### SUPPLIED DATA
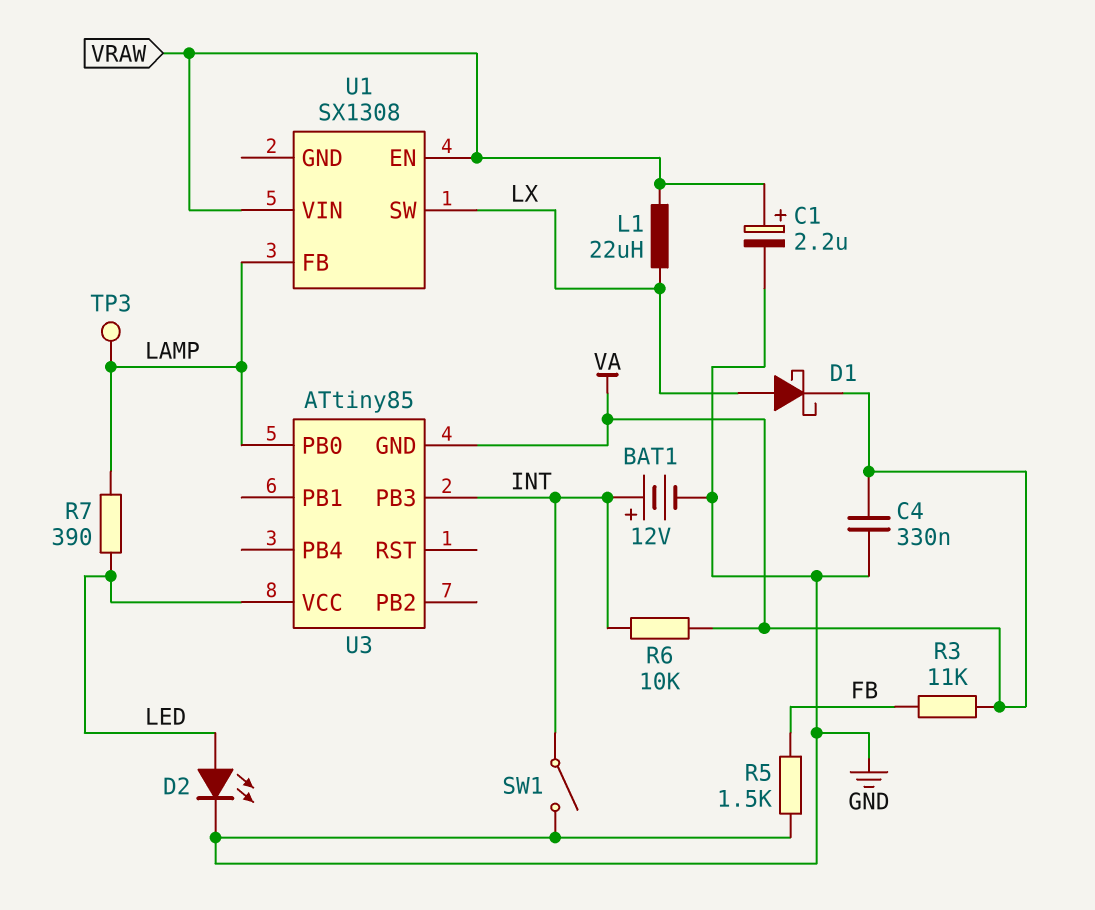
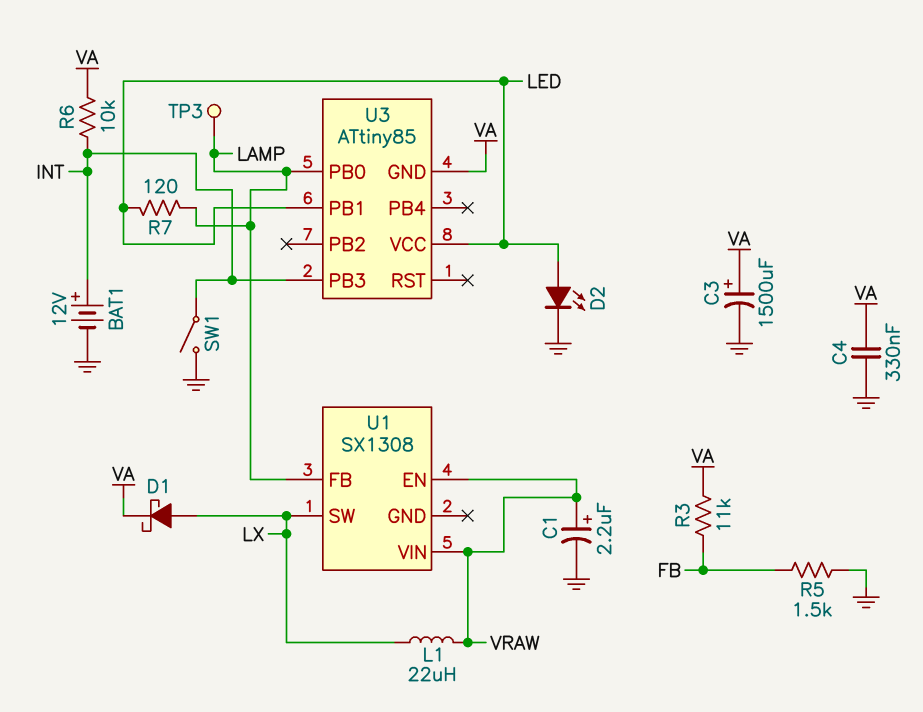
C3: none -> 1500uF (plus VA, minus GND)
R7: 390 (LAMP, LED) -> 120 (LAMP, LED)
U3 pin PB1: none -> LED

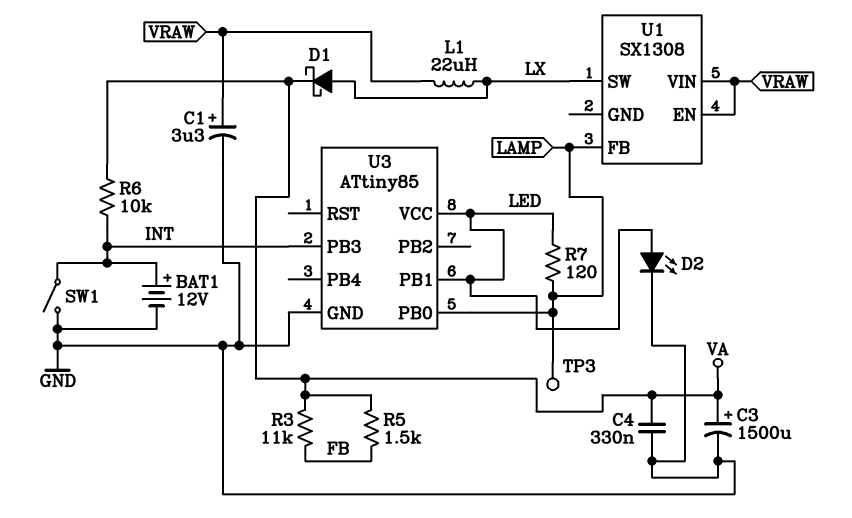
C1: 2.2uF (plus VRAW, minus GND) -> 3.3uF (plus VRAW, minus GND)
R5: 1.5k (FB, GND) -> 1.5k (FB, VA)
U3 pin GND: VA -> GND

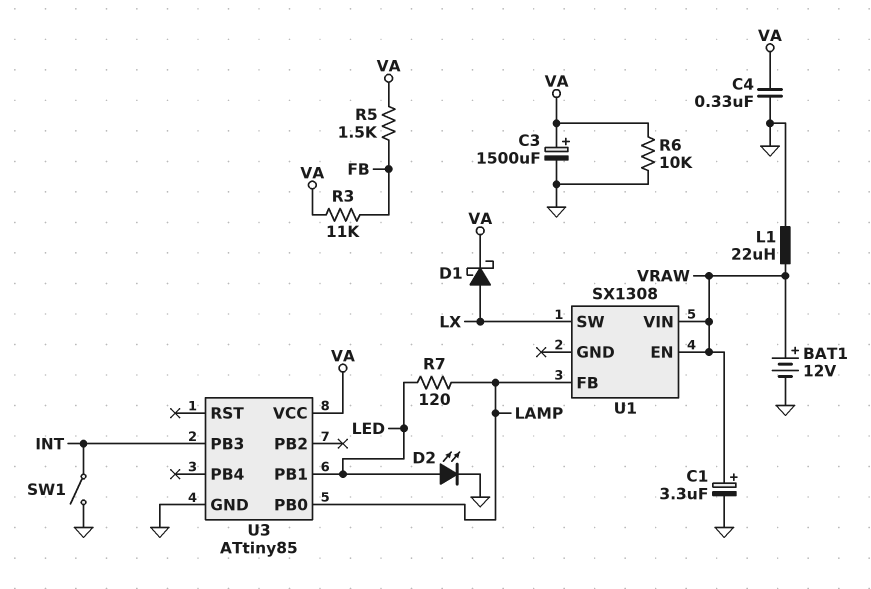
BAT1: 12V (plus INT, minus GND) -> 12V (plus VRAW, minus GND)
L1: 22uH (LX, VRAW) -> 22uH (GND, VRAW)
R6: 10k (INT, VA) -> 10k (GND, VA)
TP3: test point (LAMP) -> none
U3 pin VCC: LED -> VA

### ASSIGNMENT
Please output the material above unchanged, apart from removing the pictures.

### WRITTEN ANSWER
C3: none -> 1500uF (plus VA, minus GND)
R7: 390 (LAMP, LED) -> 120 (LAMP, LED)
U3 pin PB1: none -> LED

C1: 2.2uF (plus VRAW, minus GND) -> 3.3uF (plus VRAW, minus GND)
R5: 1.5k (FB, GND) -> 1.5k (FB, VA)
U3 pin GND: VA -> GND

BAT1: 12V (plus INT, minus GND) -> 12V (plus VRAW, minus GND)
L1: 22uH (LX, VRAW) -> 22uH (GND, VRAW)
R6: 10k (INT, VA) -> 10k (GND, VA)
TP3: test point (LAMP) -> none
U3 pin VCC: LED -> VA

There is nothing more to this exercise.